Problem details
Read the records below and report each line in which "leaf" occurs.

═══ Records for the exercise

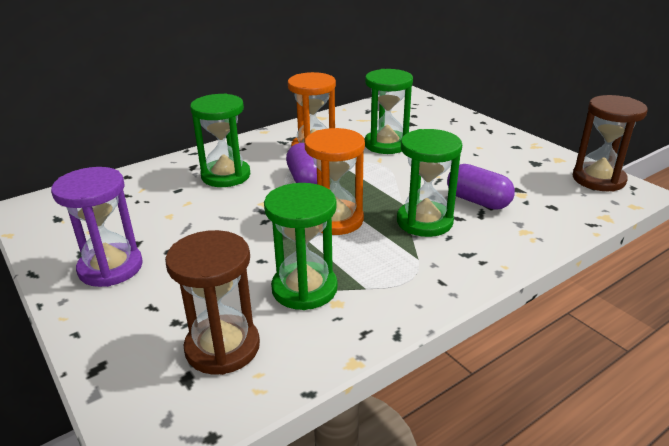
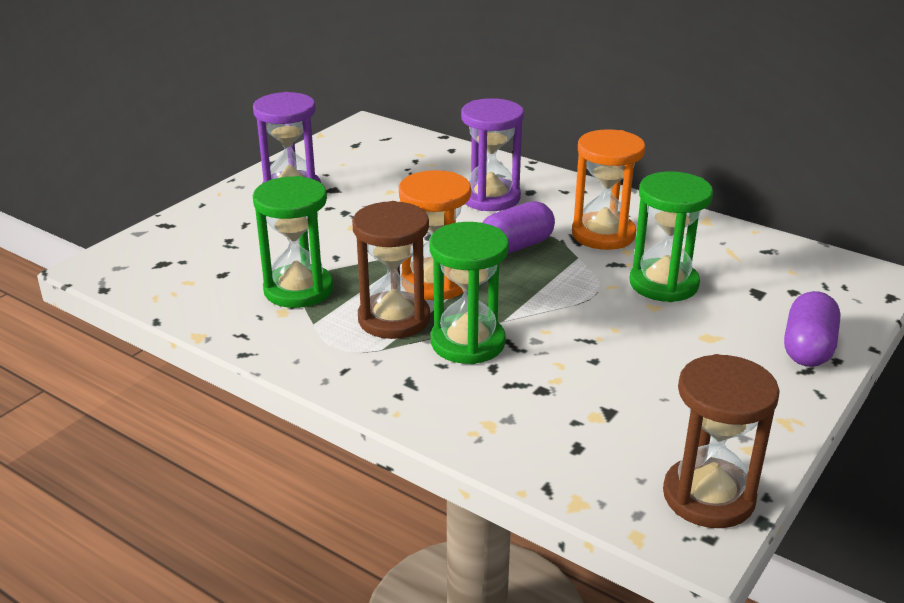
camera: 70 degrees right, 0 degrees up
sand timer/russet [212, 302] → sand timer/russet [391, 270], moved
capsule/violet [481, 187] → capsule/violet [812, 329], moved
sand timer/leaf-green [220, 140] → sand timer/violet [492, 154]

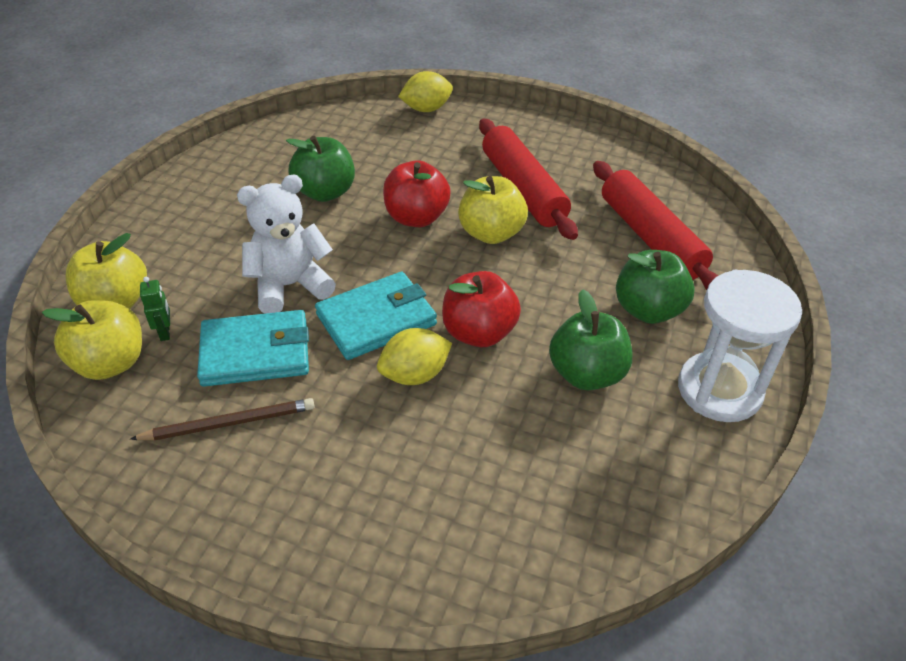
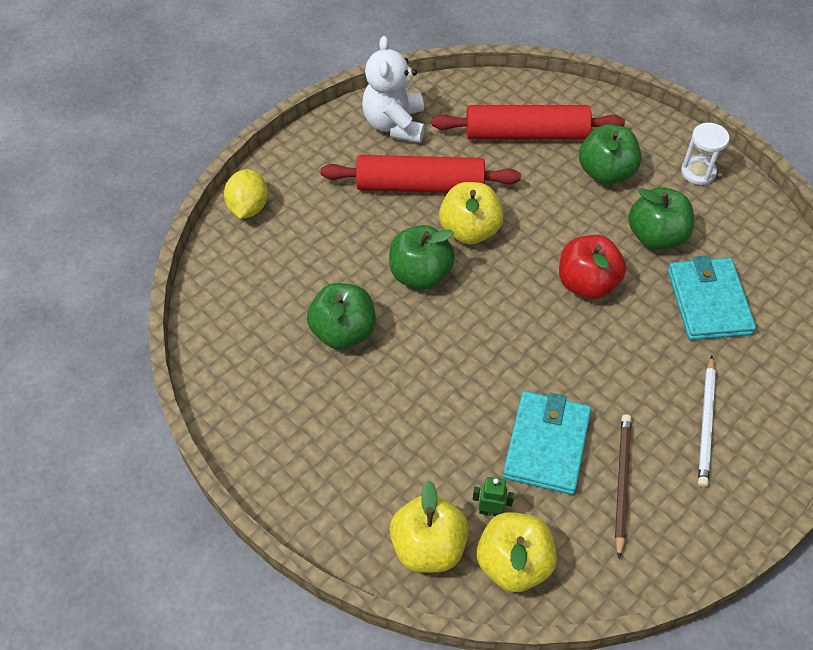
camera: 65 degrees left, 10 degrees up
lemon/yellow [414, 356] → -
- → wooden pencil/snow-white [707, 421]
teddy bear/snow-white [286, 244] → teddy bear/snow-white [393, 89], moved
wallet/aqua [376, 316] → wallet/aqua [712, 298], moved
apple/red [417, 194] → apple/leaf-green [422, 257]
sand timer/snow-white [740, 346] → sand timer/snow-white [705, 154], x0.56

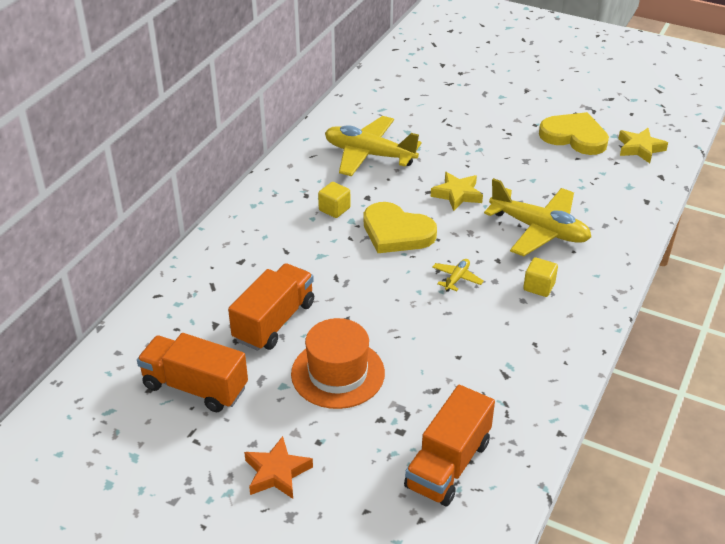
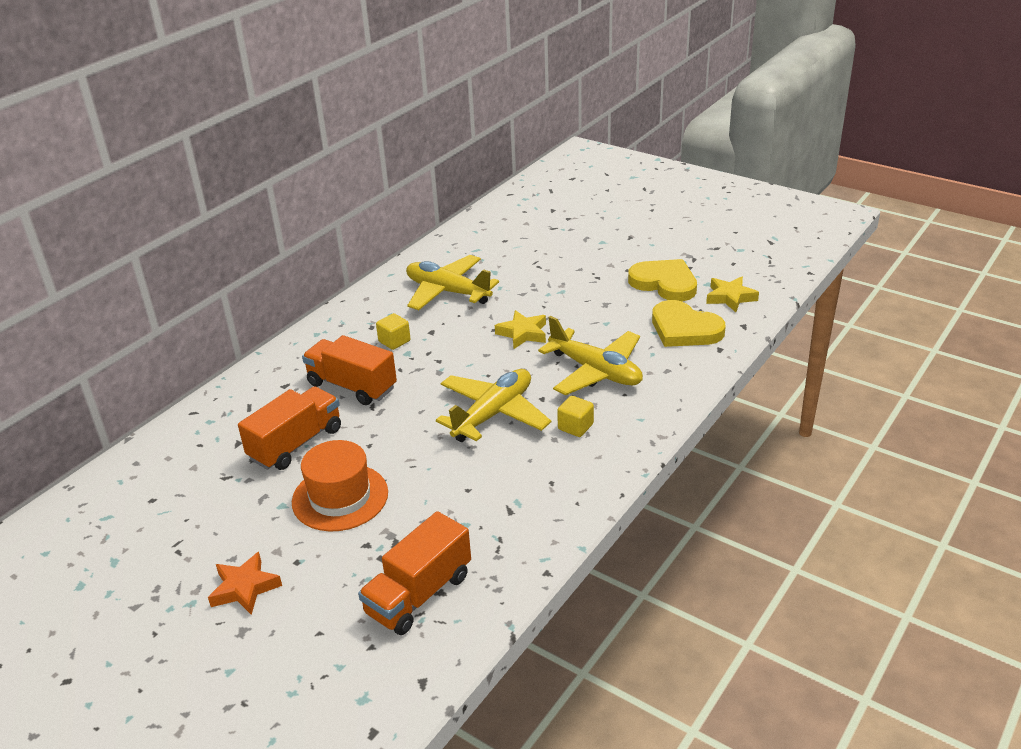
camera: 10 degrees right, 5 degrees down
toy truck/bright orange [192, 372] → toy truck/bright orange [349, 370], moved
love heart/yellow [400, 227] → love heart/yellow [689, 323], moved
toy plane/yellow [458, 275] → toy plane/yellow [493, 405], x2.31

══════

Final answer
sand timer/leaf-green [220, 140] → sand timer/violet [492, 154]
apple/red [417, 194] → apple/leaf-green [422, 257]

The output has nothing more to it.